Exercise aim: Once you reach the line containing "(338, 451) = (354, 158): none", return it and every line after it exactly, through the end of the records below, with no pictures.

(Data for analysis begins)

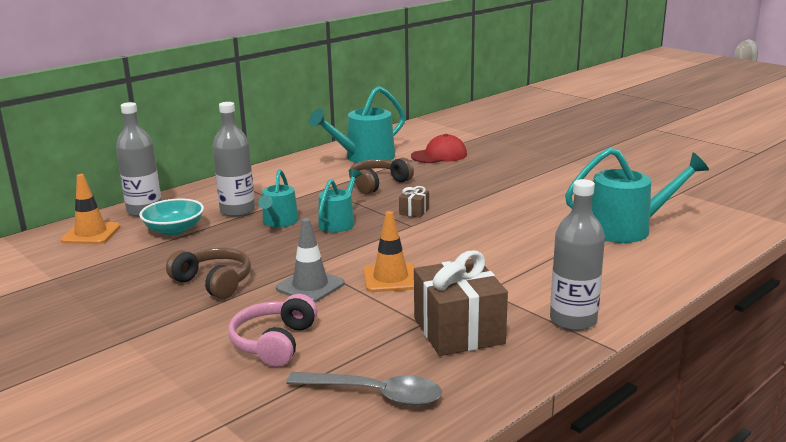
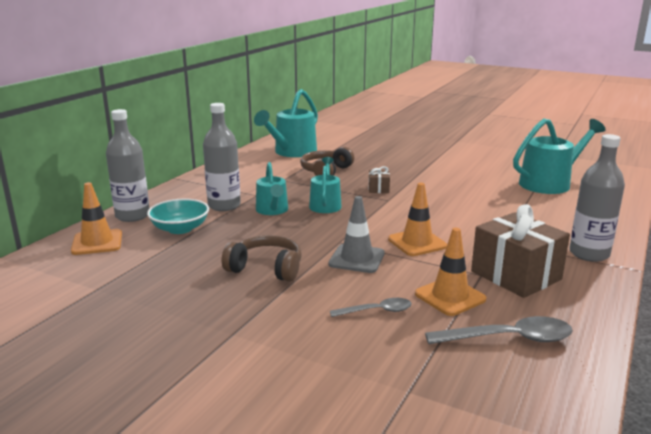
camera: 20 degrees left, 0 degrees up
(274, 342) = (376, 311): pink headphones -> grey spoon
(362, 341) = (450, 297): none -> orange traffic cone
(439, 155) = (352, 145): red cap -> none

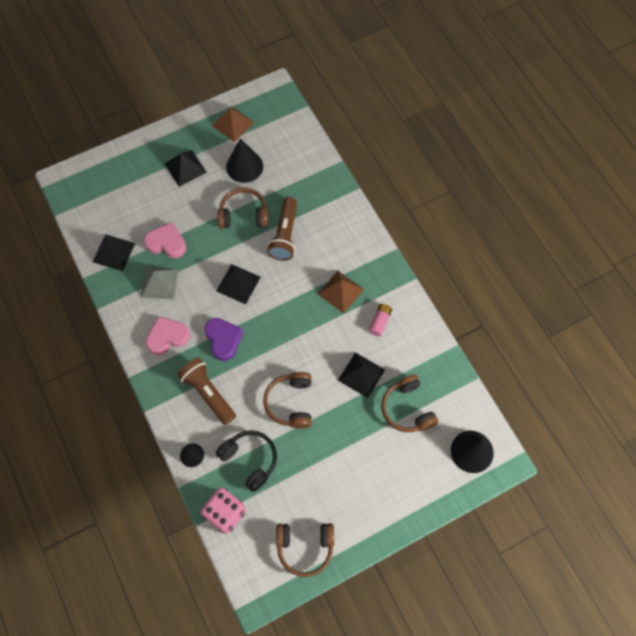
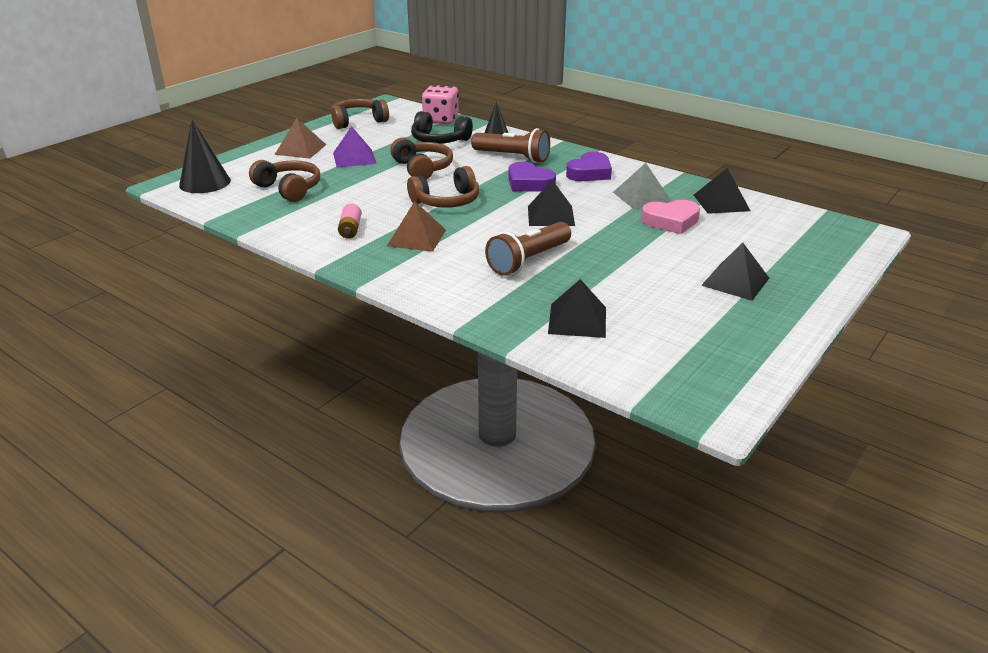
camera: 155 degrees right, 35 degrees down
(167, 337) = (590, 173): pink heart -> purple heart
(233, 124) = (730, 344): brown pyramid -> brown pyramid (300, 149)
(243, 214) = (603, 263): brown headphones -> brown headphones (447, 201)
(244, 166) = (654, 305): black cone -> none
(285, 235) = (528, 260): brown flashlight -> brown flashlight turned 120 degrees counterclockwise
(338, 451) = (354, 158): none -> purple pyramid
(361, 375) = (354, 195): black pyramid -> black pyramid (577, 320)

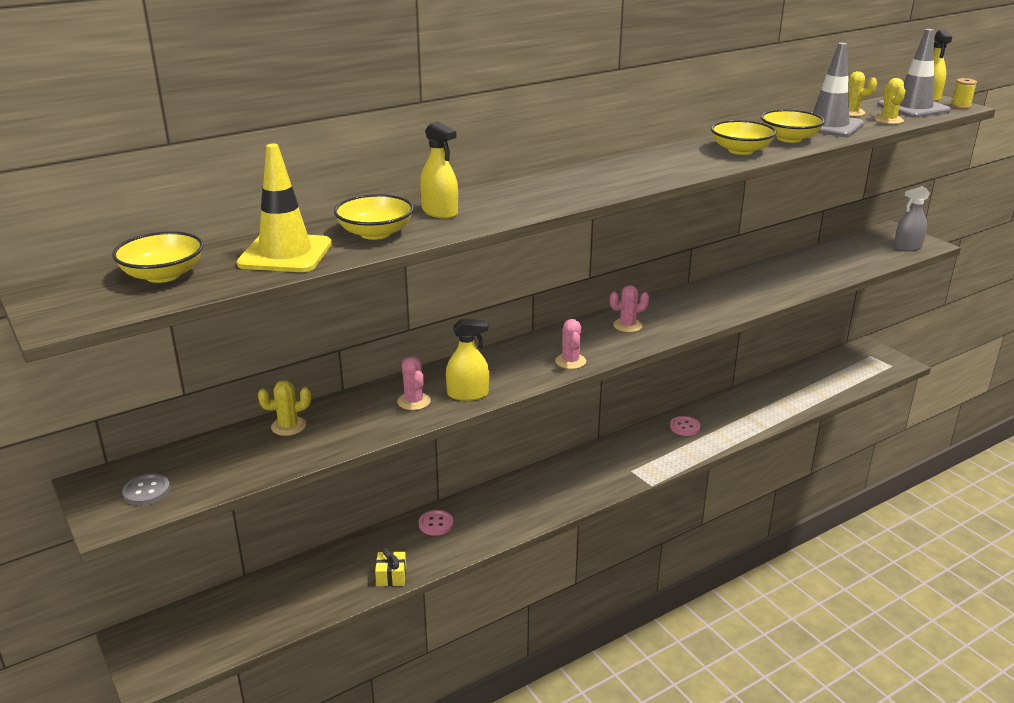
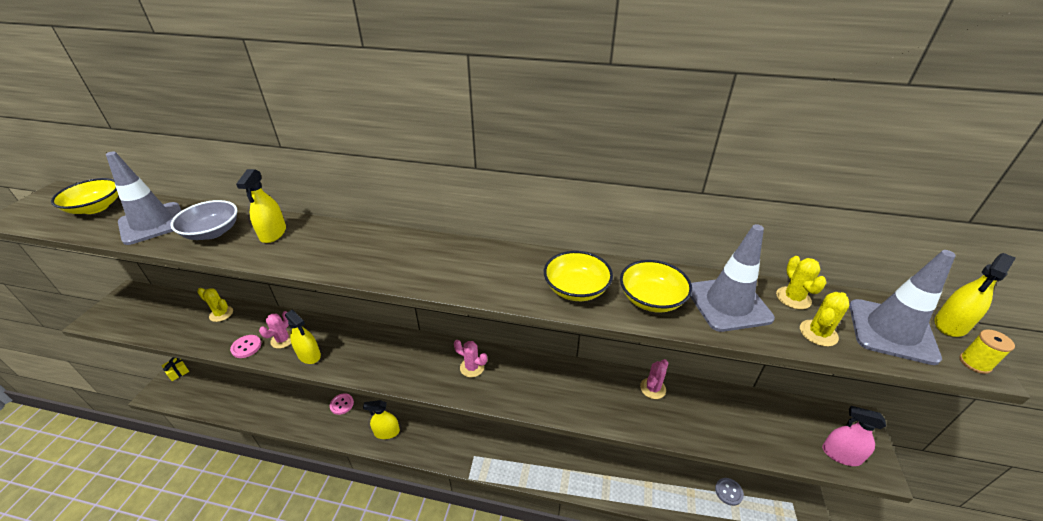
camera: 45 degrees right, 10 degrees up
(146, 491) = (127, 313): grey button -> grey button (728, 492)
(285, 254) = (152, 223): yellow traffic cone -> grey traffic cone
(375, 233) = (212, 232): yellow bowl -> grey bowl
(391, 576) = (283, 420): yellow gift -> yellow gift (178, 372)
(523, 509) = (387, 432): none -> yellow spray bottle
(570, 361) = (392, 372): pink cactus -> pink cactus (653, 388)
(684, 427) = (552, 450): pink button -> pink button (246, 347)
(907, 247) = (841, 454): grey spray bottle -> pink spray bottle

(Data for analysis ends)

Answer to the exercise:
(338, 451) = (354, 158): none -> purple pyramid
(361, 375) = (354, 195): black pyramid -> black pyramid (577, 320)

camera: 45 degrees right, 10 degrees up
(146, 491) = (127, 313): grey button -> grey button (728, 492)
(285, 254) = (152, 223): yellow traffic cone -> grey traffic cone
(375, 233) = (212, 232): yellow bowl -> grey bowl
(391, 576) = (283, 420): yellow gift -> yellow gift (178, 372)
(523, 509) = (387, 432): none -> yellow spray bottle
(570, 361) = (392, 372): pink cactus -> pink cactus (653, 388)
(684, 427) = (552, 450): pink button -> pink button (246, 347)
(907, 247) = (841, 454): grey spray bottle -> pink spray bottle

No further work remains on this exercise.